- [Your goal]: Please give back all the records exactly, but keep the pictures out.

- [Supplied material]:

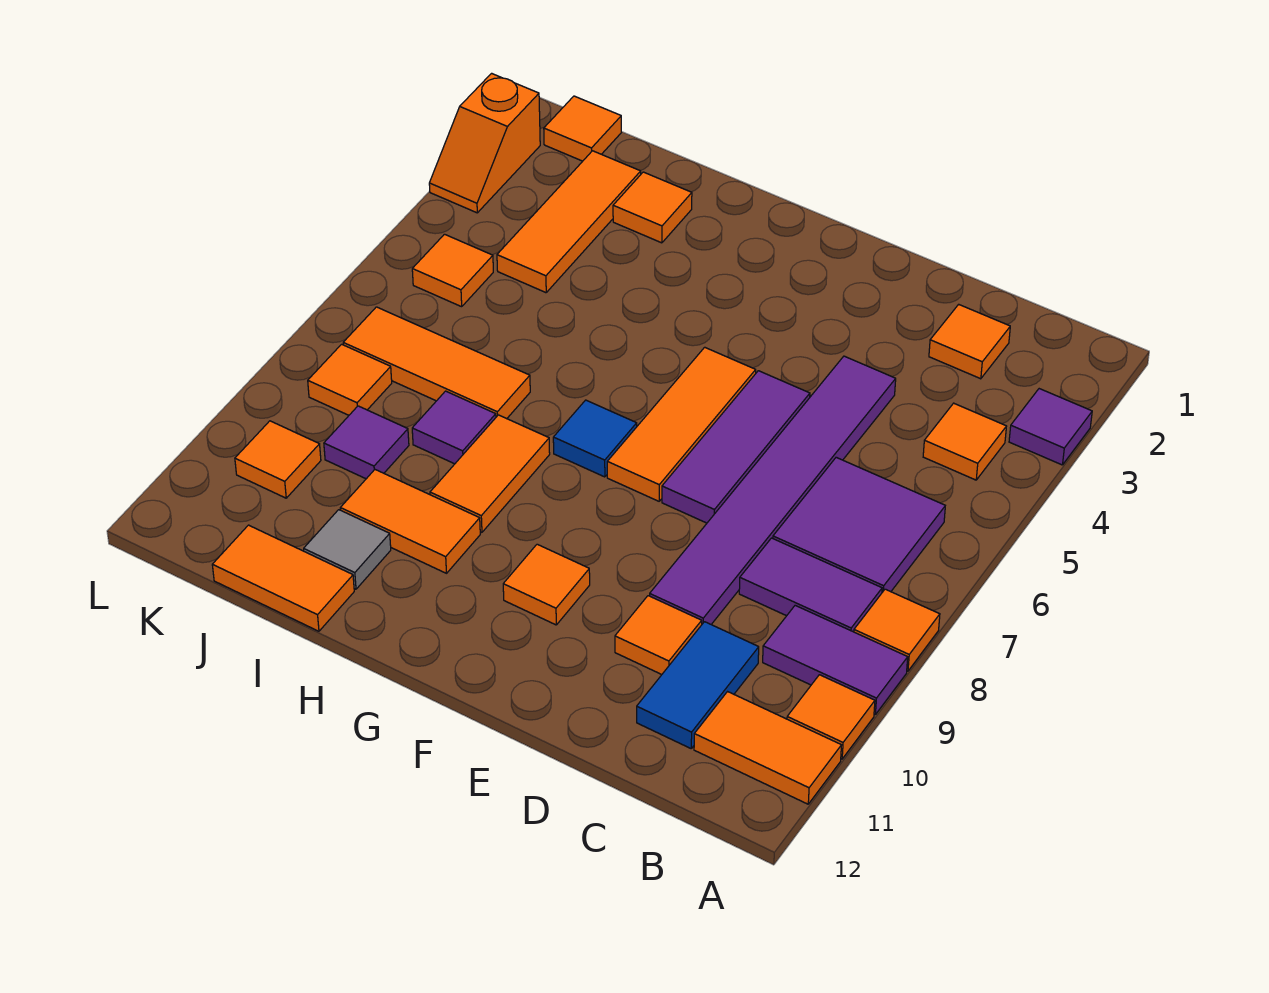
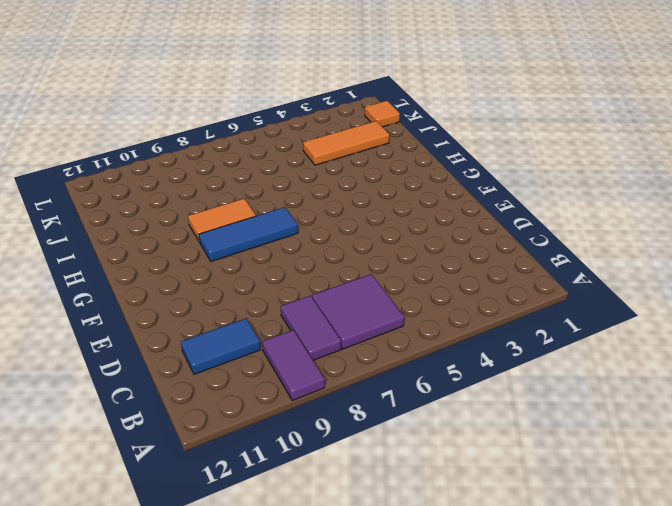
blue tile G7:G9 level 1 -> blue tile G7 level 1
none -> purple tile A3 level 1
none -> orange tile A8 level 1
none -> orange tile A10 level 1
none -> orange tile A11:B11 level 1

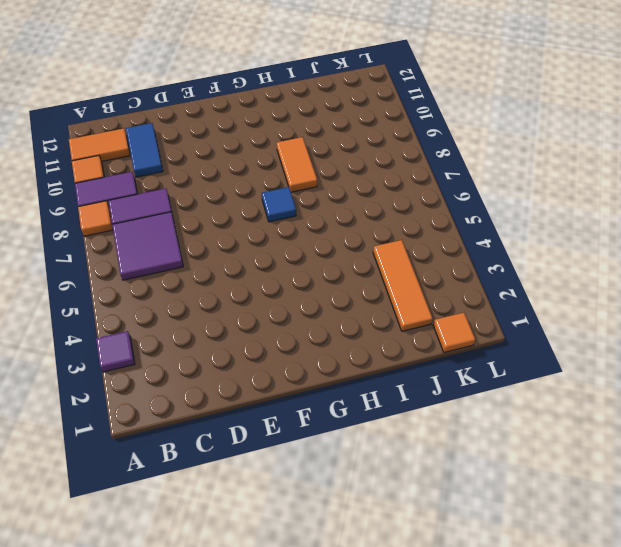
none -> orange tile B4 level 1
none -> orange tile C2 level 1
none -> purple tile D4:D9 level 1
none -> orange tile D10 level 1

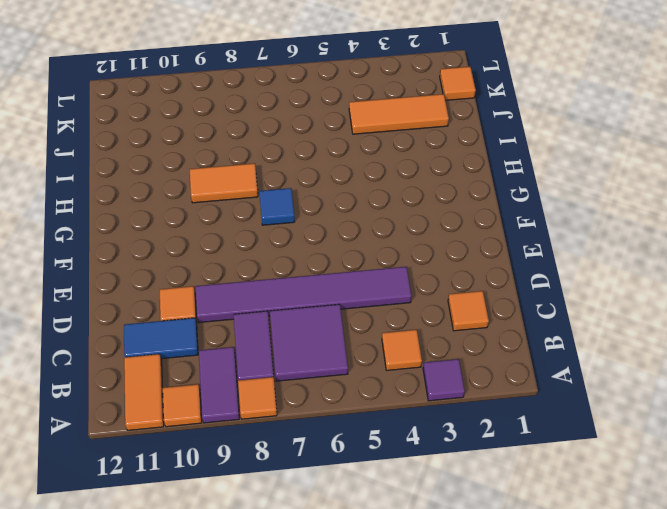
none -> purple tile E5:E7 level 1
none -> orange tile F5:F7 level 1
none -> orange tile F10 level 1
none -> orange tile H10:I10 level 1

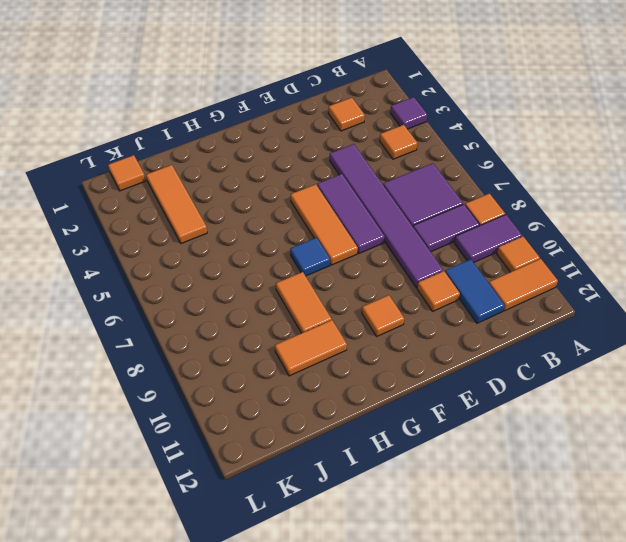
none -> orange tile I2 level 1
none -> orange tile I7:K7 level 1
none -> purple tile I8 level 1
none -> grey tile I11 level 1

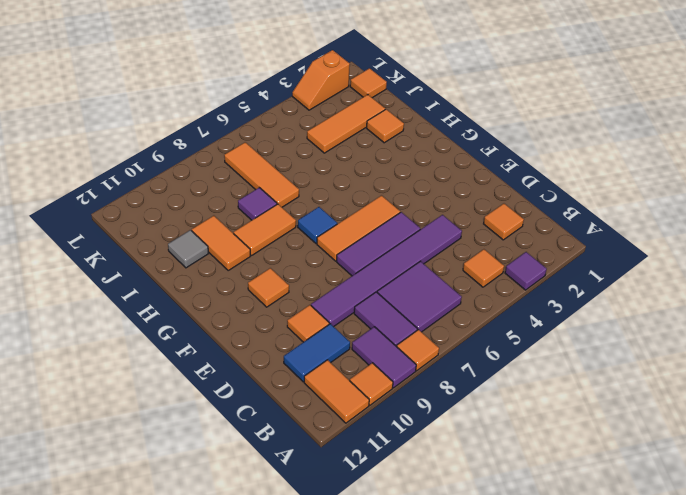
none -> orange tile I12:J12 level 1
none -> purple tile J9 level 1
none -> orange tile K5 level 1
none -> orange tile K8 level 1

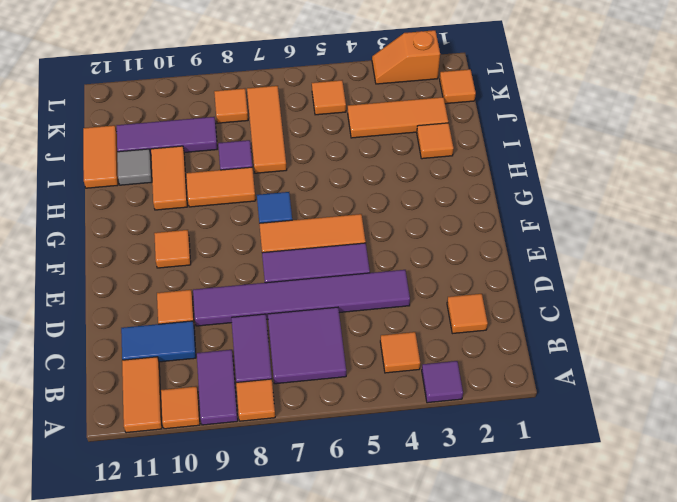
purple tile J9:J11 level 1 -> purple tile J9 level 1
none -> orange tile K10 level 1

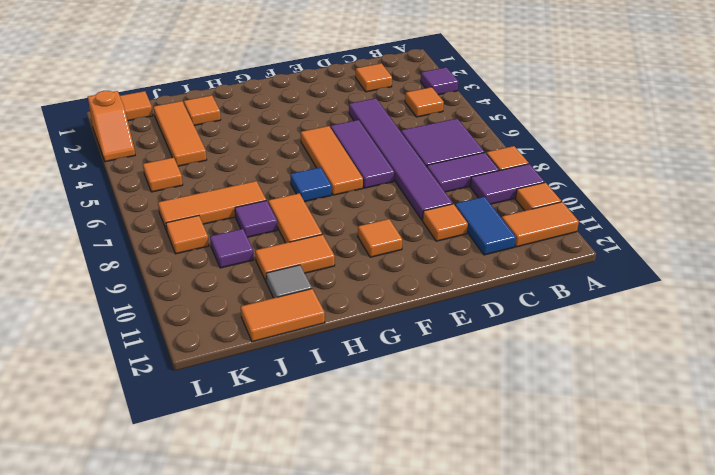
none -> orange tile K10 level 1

- [Exercise output]:
blue tile G7:G9 level 1 -> blue tile G7 level 1
none -> purple tile A3 level 1
none -> orange tile A8 level 1
none -> orange tile A10 level 1
none -> orange tile A11:B11 level 1

none -> orange tile B4 level 1
none -> orange tile C2 level 1
none -> purple tile D4:D9 level 1
none -> orange tile D10 level 1

none -> purple tile E5:E7 level 1
none -> orange tile F5:F7 level 1
none -> orange tile F10 level 1
none -> orange tile H10:I10 level 1

none -> orange tile I2 level 1
none -> orange tile I7:K7 level 1
none -> purple tile I8 level 1
none -> grey tile I11 level 1

none -> orange tile I12:J12 level 1
none -> purple tile J9 level 1
none -> orange tile K5 level 1
none -> orange tile K8 level 1

purple tile J9:J11 level 1 -> purple tile J9 level 1
none -> orange tile K10 level 1

none -> orange tile K10 level 1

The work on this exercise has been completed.